Source material
*-*-*

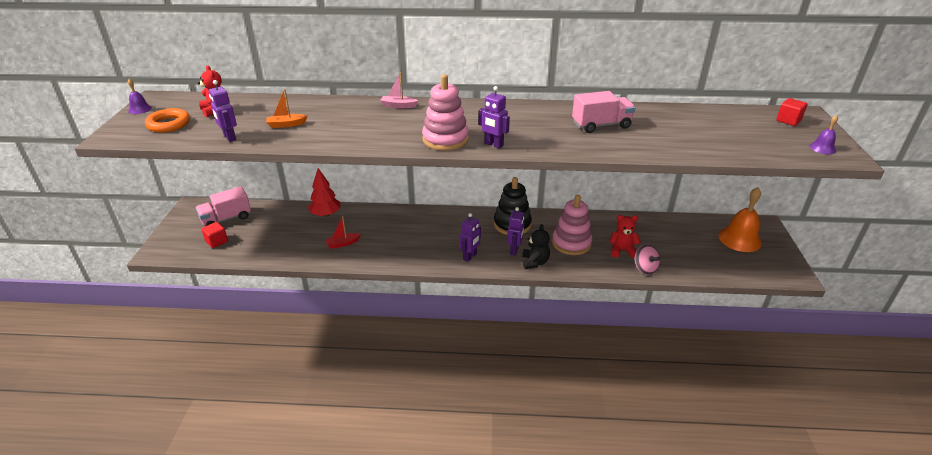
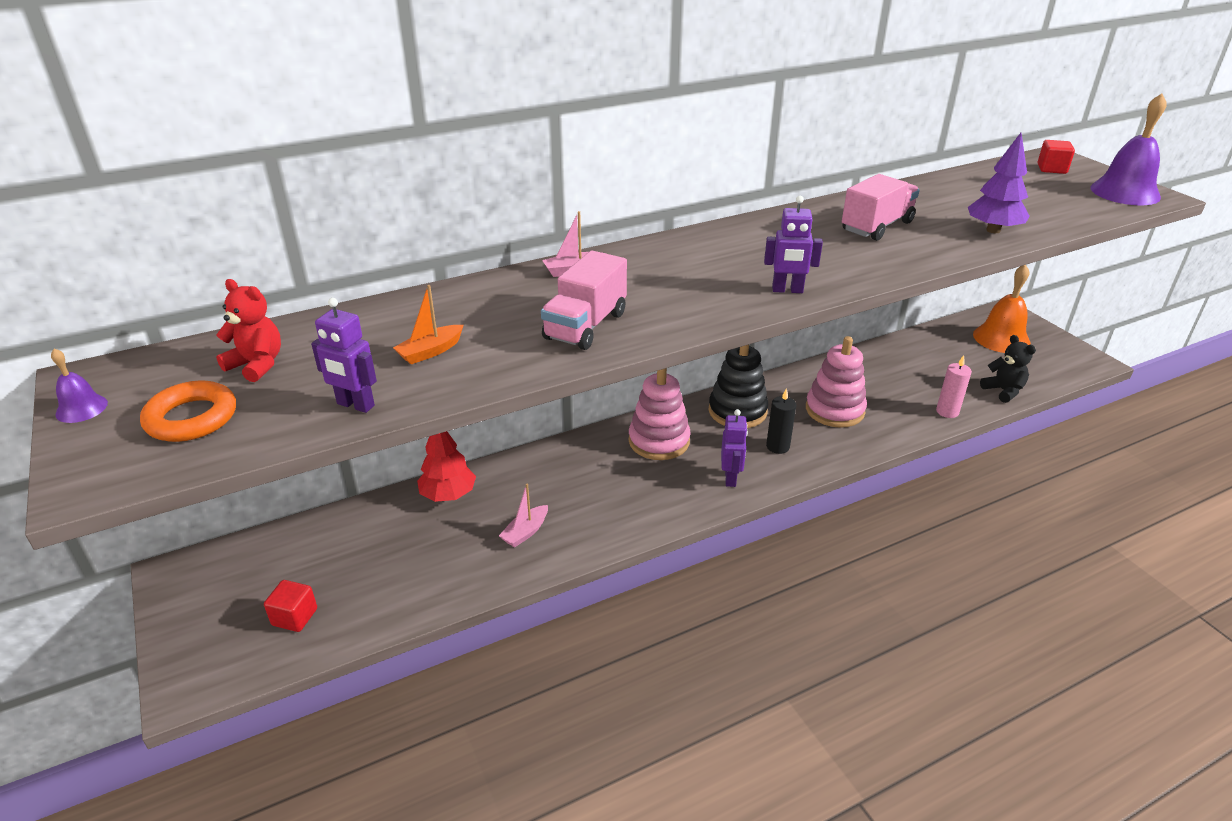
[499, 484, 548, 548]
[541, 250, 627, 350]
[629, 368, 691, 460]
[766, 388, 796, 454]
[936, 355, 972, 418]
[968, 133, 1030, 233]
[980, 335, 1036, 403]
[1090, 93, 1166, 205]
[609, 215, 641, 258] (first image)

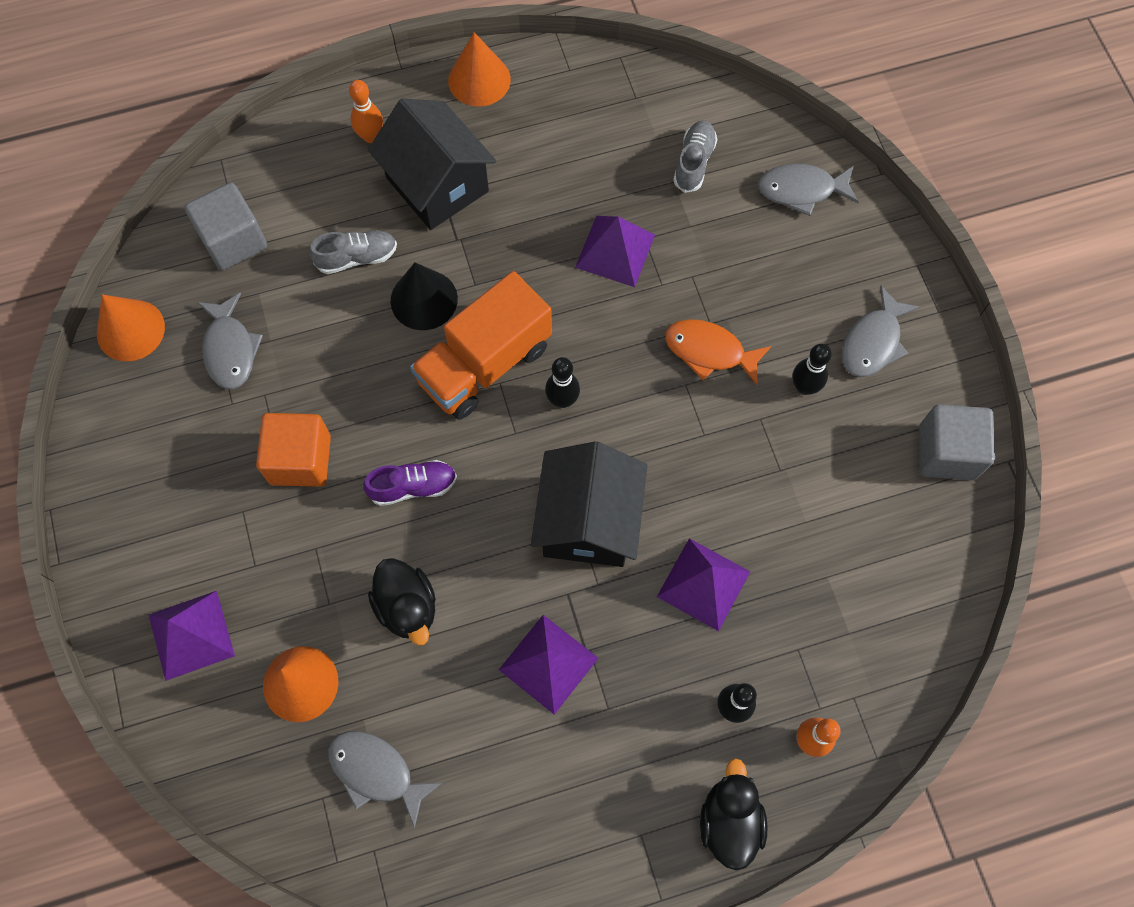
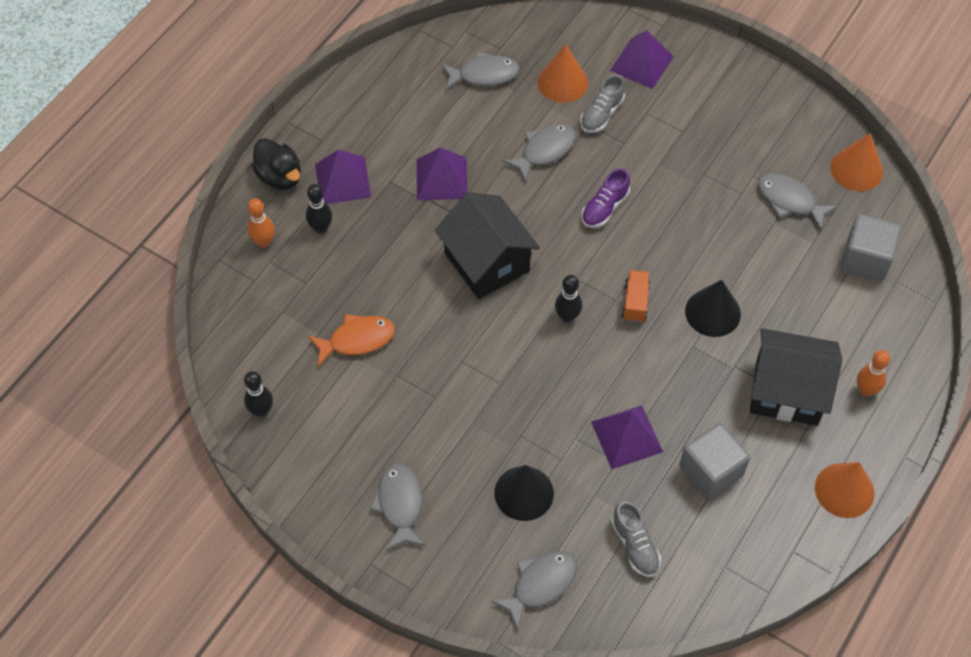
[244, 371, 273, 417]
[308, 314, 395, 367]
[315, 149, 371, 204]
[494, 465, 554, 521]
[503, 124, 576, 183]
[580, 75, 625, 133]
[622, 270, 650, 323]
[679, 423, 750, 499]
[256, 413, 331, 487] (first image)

*-*-*

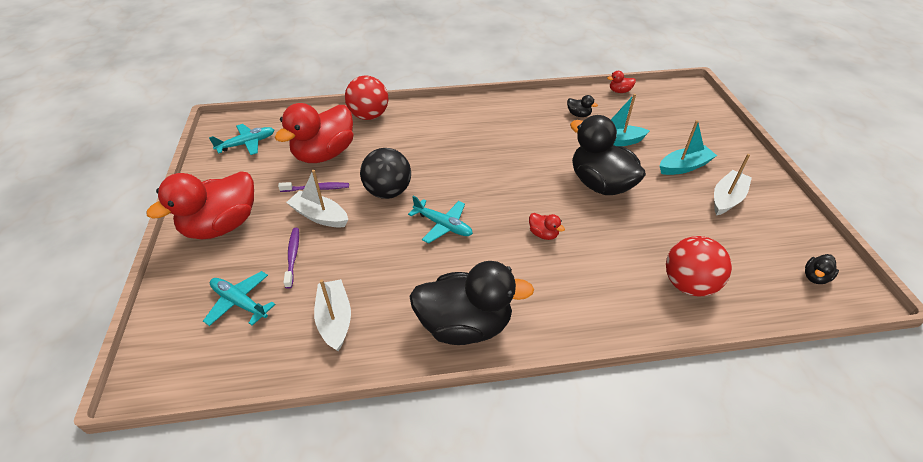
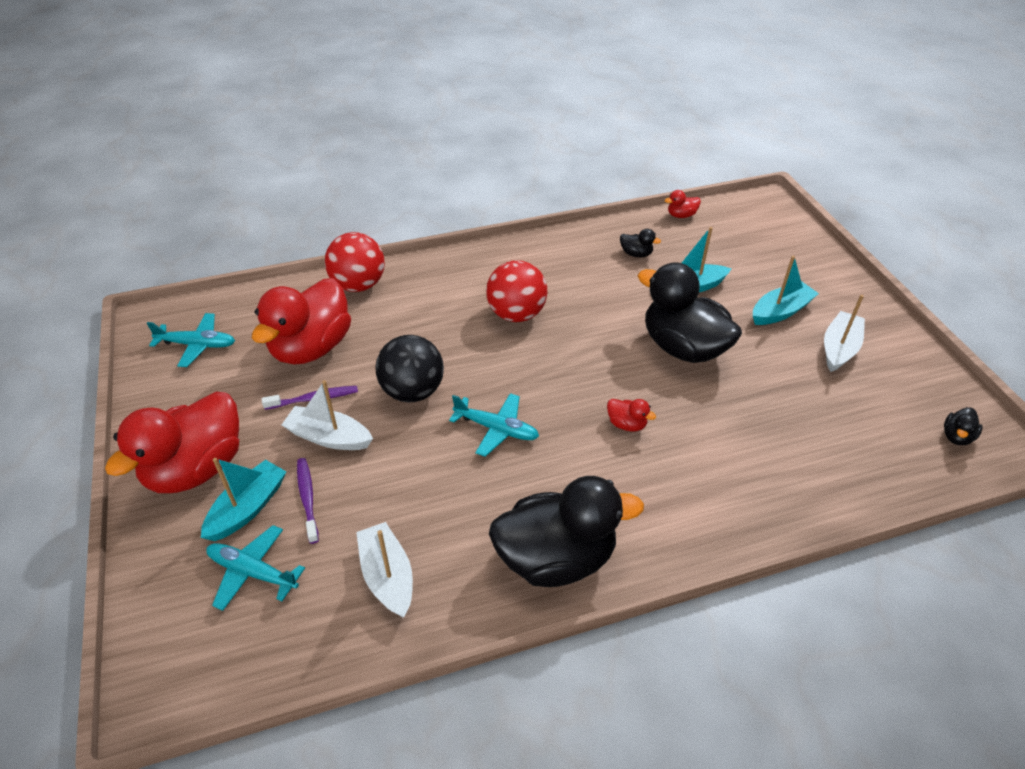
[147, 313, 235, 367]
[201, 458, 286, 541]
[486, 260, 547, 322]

*-*-*

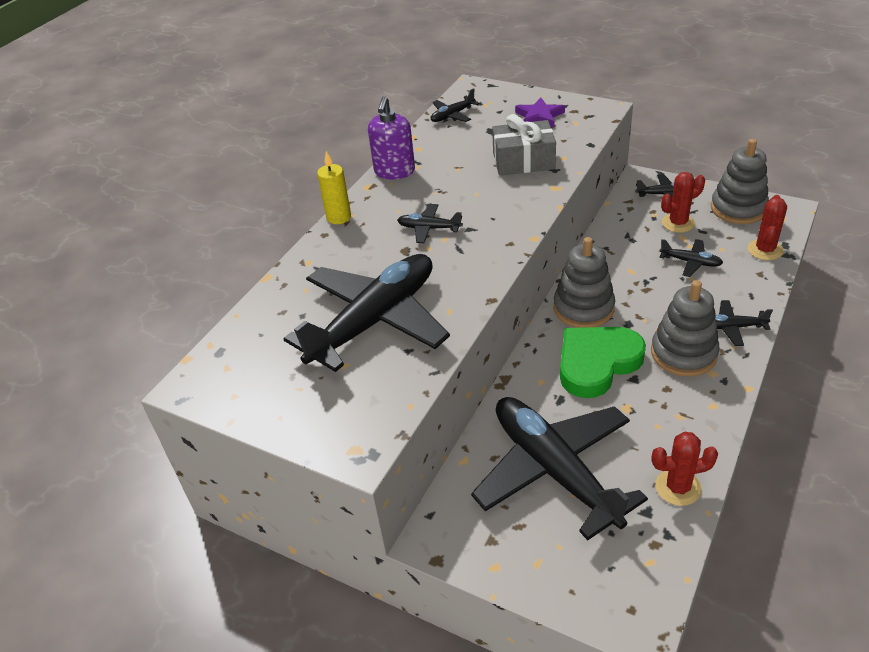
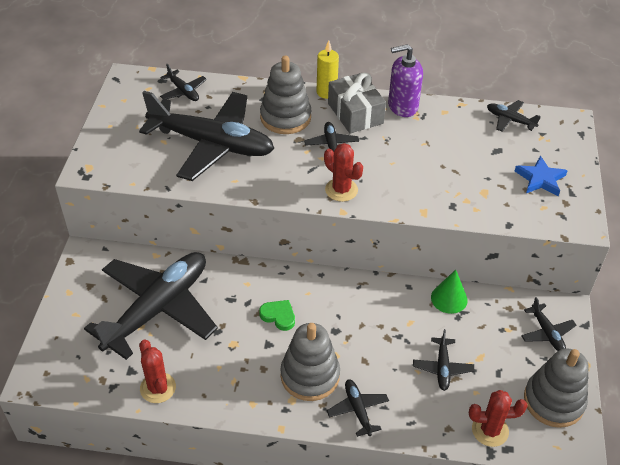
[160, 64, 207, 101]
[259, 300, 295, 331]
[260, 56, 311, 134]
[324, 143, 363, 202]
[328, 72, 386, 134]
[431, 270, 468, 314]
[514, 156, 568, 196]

*-*-*

Assignment
From the line holding "[499, 484, 548, 548]" to the line holding "[1090, 93, 1166, 205]", inclusive, restate each line above exactly as written.

Result for this task
[499, 484, 548, 548]
[541, 250, 627, 350]
[629, 368, 691, 460]
[766, 388, 796, 454]
[936, 355, 972, 418]
[968, 133, 1030, 233]
[980, 335, 1036, 403]
[1090, 93, 1166, 205]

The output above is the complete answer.